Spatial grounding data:

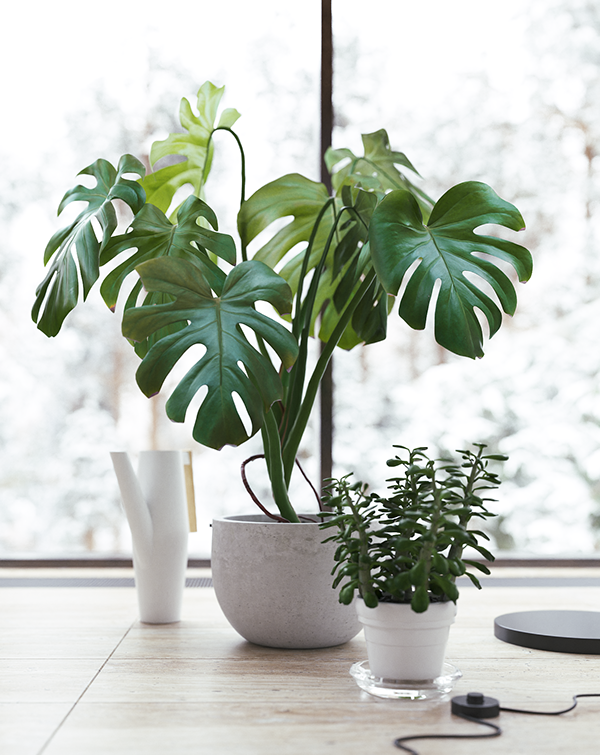
Locate an element on the screen. The width and height of the screenshot is (600, 755). plant is located at coordinates (276, 461).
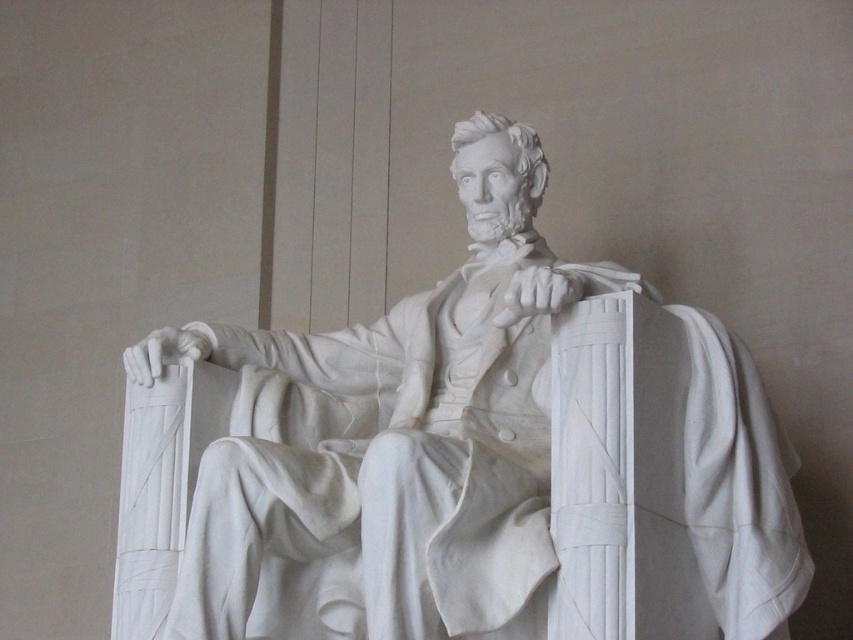
Is white marble statue at center to the left of white marble book at center from the viewer's perspective?

Correct, you'll find white marble statue at center to the left of white marble book at center.

Consider the image. Which is below, white marble statue at center or white marble book at center?

white marble book at center is below.

Describe the element at coordinates (392, 442) in the screenshot. I see `white marble statue at center` at that location.

Locate an element on the screen. This screenshot has width=853, height=640. white marble statue at center is located at coordinates (392, 442).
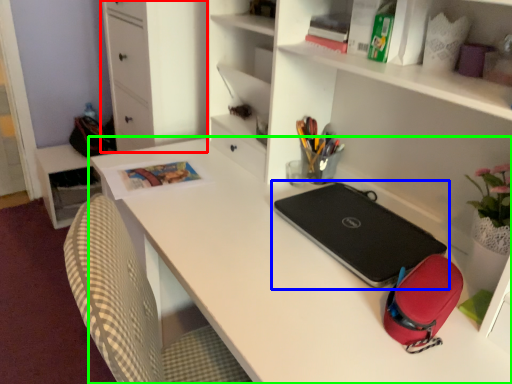
Question: Which object is the farthest from file cabinet (highlighted by a red box)? Choose among these: laptop (highlighted by a blue box) or desk (highlighted by a green box).

Choices:
 (A) laptop
 (B) desk

Answer: (A)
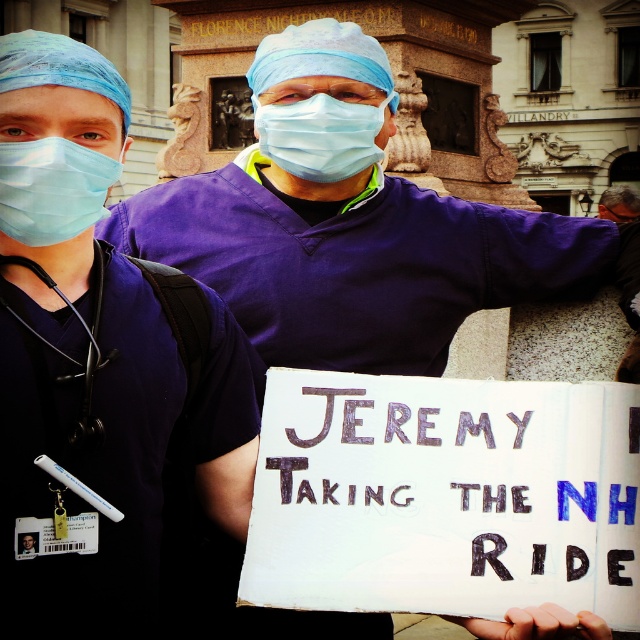
You are a medical student observing two masks in the scene. The first is the matte blue surgical mask at left and the second is the blue fabric mask at center. Which mask is located lower in the image?

The matte blue surgical mask at left is positioned under the blue fabric mask at center, so it is located lower in the image.

You are a medical student observing two masks in the scene. The first is the matte blue surgical mask at left, and the second is the blue fabric mask at center. Which of these two masks has a greater height?

The matte blue surgical mask at left is taller than the blue fabric mask at center.

You are a photographer taking a picture of the two people in the scene. You notice the matte blue surgical mask at left and the blue fabric mask at center. Which mask will appear more in focus if you focus on the person on the left?

The matte blue surgical mask at left will appear more in focus because it is in front of the blue fabric mask at center, so focusing on the person on the left would prioritize the mask at left in the focal plane.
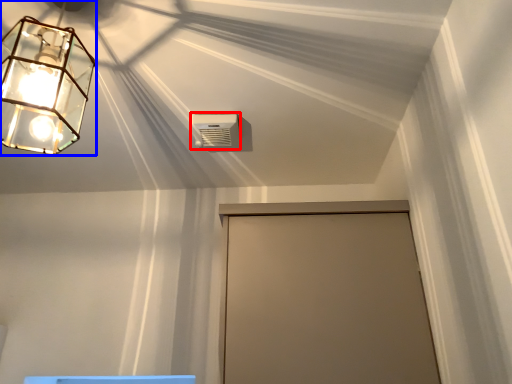
Question: Among these objects, which one is nearest to the camera, air conditioning (highlighted by a red box) or lamp (highlighted by a blue box)?

Choices:
 (A) air conditioning
 (B) lamp

Answer: (B)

Activity: Copy the whole listing above word for word, leaving out the picture markers.

Answer for the task:
Locate an element on the screen. The width and height of the screenshot is (600, 755). plant is located at coordinates (276, 461).
Is white marble statue at center to the left of white marble book at center from the viewer's perspective?

Correct, you'll find white marble statue at center to the left of white marble book at center.

Consider the image. Which is below, white marble statue at center or white marble book at center?

white marble book at center is below.

Describe the element at coordinates (392, 442) in the screenshot. I see `white marble statue at center` at that location.

Locate an element on the screen. This screenshot has width=853, height=640. white marble statue at center is located at coordinates (392, 442).
Question: Which object is the farthest from file cabinet (highlighted by a red box)? Choose among these: laptop (highlighted by a blue box) or desk (highlighted by a green box).

Choices:
 (A) laptop
 (B) desk

Answer: (A)
You are a medical student observing two masks in the scene. The first is the matte blue surgical mask at left and the second is the blue fabric mask at center. Which mask is located lower in the image?

The matte blue surgical mask at left is positioned under the blue fabric mask at center, so it is located lower in the image.

You are a medical student observing two masks in the scene. The first is the matte blue surgical mask at left, and the second is the blue fabric mask at center. Which of these two masks has a greater height?

The matte blue surgical mask at left is taller than the blue fabric mask at center.

You are a photographer taking a picture of the two people in the scene. You notice the matte blue surgical mask at left and the blue fabric mask at center. Which mask will appear more in focus if you focus on the person on the left?

The matte blue surgical mask at left will appear more in focus because it is in front of the blue fabric mask at center, so focusing on the person on the left would prioritize the mask at left in the focal plane.
Question: Among these objects, which one is nearest to the camera, air conditioning (highlighted by a red box) or lamp (highlighted by a blue box)?

Choices:
 (A) air conditioning
 (B) lamp

Answer: (B)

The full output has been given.